WHAT YOU HAVE TO DO: Below are some records. Return exactly the lines from the one containing "(224, 440) = (203, 304): purple fish -> none" through the one containing "camera: 45 degrees left, 0 degrees up", both included, and only those.

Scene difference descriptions

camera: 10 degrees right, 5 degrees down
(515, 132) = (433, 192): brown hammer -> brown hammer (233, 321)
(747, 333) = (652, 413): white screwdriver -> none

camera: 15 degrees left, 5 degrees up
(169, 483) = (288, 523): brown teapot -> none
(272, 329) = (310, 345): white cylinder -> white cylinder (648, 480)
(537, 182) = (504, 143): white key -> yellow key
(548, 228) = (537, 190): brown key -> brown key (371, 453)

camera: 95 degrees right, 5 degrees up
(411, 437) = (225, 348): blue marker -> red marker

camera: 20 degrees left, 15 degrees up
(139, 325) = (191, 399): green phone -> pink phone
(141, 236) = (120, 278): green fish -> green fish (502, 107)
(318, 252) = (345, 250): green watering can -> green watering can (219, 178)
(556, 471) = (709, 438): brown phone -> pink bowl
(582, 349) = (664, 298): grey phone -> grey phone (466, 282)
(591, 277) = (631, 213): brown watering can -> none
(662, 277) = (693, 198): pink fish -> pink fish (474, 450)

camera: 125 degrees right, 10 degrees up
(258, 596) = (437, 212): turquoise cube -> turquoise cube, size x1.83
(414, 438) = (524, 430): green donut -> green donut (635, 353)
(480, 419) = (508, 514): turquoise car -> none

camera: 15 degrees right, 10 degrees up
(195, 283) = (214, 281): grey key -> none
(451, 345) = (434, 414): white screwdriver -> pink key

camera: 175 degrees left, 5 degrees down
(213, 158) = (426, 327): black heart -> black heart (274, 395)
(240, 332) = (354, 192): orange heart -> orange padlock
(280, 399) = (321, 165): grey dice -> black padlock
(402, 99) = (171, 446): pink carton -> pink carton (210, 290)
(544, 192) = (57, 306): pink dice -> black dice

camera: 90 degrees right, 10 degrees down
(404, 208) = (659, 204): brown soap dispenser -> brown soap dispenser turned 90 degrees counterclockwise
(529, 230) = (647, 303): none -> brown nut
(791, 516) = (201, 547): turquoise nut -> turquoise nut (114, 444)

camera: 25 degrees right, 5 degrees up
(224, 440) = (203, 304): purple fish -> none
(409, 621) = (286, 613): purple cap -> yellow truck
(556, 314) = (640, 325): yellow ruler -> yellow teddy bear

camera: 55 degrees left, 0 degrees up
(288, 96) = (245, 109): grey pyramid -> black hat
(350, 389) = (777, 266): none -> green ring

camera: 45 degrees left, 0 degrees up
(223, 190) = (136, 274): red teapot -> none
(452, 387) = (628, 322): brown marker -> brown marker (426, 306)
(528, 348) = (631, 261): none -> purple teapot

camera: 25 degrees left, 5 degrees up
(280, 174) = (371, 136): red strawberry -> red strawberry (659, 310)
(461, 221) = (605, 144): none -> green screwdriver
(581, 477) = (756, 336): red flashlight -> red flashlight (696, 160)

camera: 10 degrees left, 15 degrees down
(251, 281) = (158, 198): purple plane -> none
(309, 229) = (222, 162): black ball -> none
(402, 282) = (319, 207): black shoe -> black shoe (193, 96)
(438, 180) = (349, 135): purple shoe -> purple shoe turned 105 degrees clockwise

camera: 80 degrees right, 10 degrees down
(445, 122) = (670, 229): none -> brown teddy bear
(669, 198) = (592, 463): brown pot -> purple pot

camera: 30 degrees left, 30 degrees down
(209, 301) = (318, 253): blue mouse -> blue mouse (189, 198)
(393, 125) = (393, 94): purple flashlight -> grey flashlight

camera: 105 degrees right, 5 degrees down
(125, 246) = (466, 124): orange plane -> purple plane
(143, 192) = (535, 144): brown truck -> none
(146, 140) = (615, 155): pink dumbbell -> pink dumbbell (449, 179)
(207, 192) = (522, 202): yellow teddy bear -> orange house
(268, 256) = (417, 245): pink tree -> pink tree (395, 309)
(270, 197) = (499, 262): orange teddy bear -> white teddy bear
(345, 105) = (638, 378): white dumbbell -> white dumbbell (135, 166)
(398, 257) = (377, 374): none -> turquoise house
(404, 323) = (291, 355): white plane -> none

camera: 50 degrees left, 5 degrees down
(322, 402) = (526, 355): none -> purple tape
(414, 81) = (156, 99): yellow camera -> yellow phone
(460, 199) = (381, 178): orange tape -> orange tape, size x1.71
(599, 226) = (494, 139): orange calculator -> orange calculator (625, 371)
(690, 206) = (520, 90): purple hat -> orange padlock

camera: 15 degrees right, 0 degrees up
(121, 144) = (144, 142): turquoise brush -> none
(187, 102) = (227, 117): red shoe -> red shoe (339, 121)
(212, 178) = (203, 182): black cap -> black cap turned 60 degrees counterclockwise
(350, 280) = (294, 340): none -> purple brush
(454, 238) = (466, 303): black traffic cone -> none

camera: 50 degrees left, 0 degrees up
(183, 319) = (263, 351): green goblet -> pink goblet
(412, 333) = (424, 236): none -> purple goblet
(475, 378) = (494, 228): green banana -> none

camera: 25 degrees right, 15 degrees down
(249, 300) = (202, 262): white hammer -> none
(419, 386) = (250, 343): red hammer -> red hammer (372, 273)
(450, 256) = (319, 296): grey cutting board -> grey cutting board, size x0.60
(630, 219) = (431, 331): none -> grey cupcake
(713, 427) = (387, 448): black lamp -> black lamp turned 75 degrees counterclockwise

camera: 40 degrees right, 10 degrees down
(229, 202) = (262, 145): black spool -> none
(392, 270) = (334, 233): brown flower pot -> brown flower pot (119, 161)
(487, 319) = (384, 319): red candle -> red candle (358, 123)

RESPONSE:
(224, 440) = (203, 304): purple fish -> none
(409, 621) = (286, 613): purple cap -> yellow truck
(556, 314) = (640, 325): yellow ruler -> yellow teddy bear

camera: 55 degrees left, 0 degrees up
(288, 96) = (245, 109): grey pyramid -> black hat
(350, 389) = (777, 266): none -> green ring

camera: 45 degrees left, 0 degrees up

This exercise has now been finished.